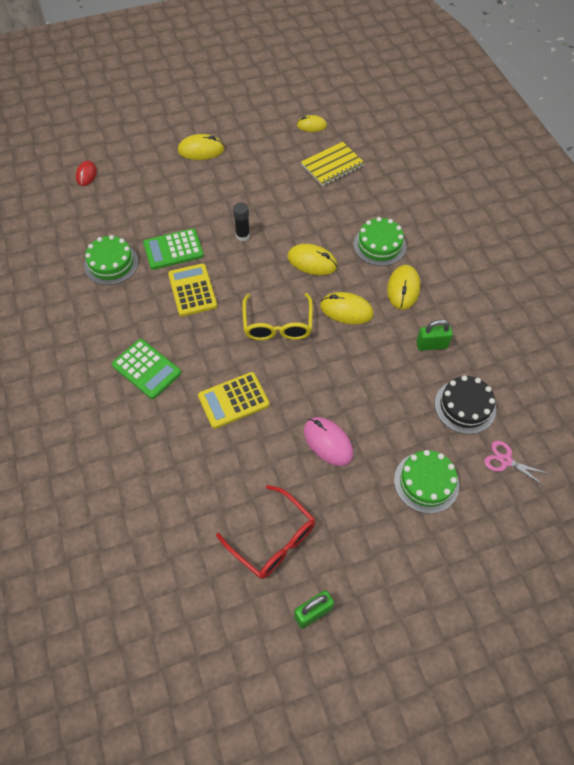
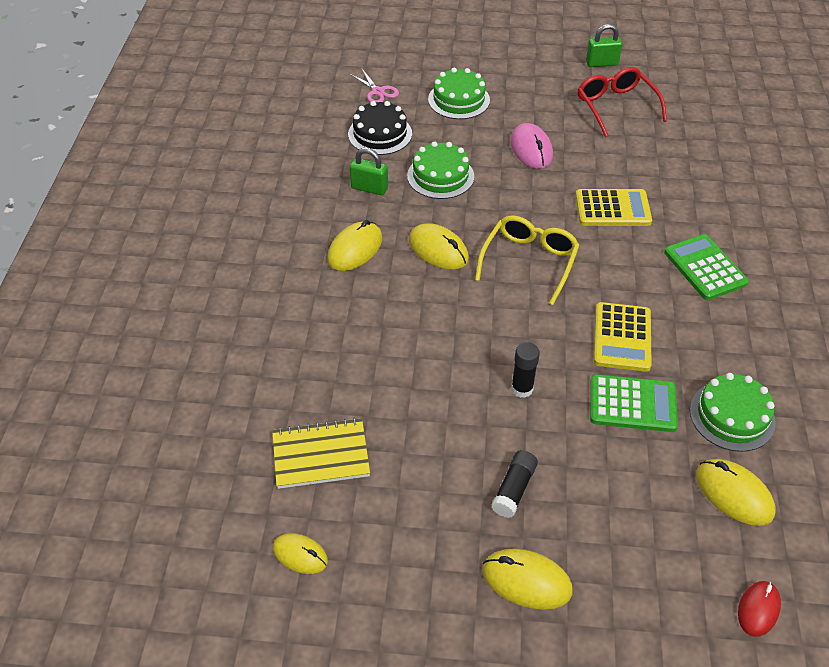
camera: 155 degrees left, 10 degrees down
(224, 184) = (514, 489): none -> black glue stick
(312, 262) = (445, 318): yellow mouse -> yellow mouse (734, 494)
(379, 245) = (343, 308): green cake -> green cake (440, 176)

┄┄┄┄┄┄┄┄┄┄

### ACTIVITY
The material should be duplicated word for word, with no images included.

### RESPONSE AREA
camera: 155 degrees left, 10 degrees down
(224, 184) = (514, 489): none -> black glue stick
(312, 262) = (445, 318): yellow mouse -> yellow mouse (734, 494)
(379, 245) = (343, 308): green cake -> green cake (440, 176)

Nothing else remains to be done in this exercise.